**Task prompt**
Nothing but the line with "double door: (91, 191) -> (76, 87), moved" and the lines after it, through the end of the records below, is to be repeated, exactly as it is.

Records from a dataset
-- Opening Marker --

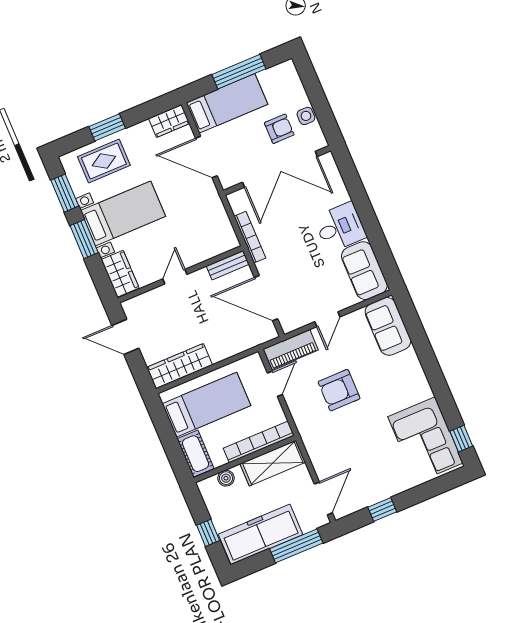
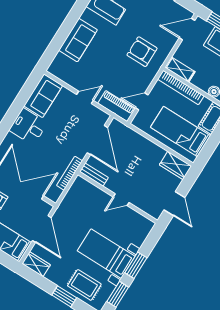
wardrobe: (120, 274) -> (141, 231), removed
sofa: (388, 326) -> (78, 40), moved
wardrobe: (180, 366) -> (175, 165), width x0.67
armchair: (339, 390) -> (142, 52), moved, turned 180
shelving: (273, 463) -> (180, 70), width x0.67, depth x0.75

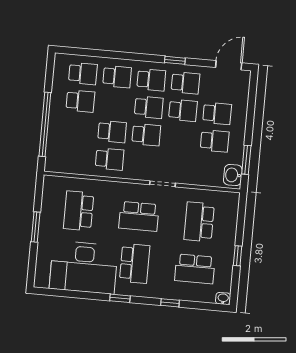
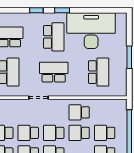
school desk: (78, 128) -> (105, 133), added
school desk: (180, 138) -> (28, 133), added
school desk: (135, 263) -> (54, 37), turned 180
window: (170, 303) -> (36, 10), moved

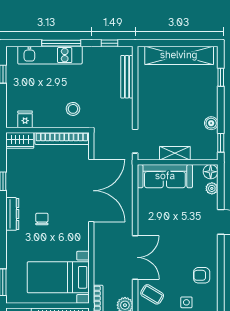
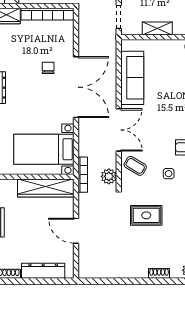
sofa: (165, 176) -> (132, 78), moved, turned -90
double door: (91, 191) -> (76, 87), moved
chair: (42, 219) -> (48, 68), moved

-- Closing Marker --

**Task result**
double door: (91, 191) -> (76, 87), moved
chair: (42, 219) -> (48, 68), moved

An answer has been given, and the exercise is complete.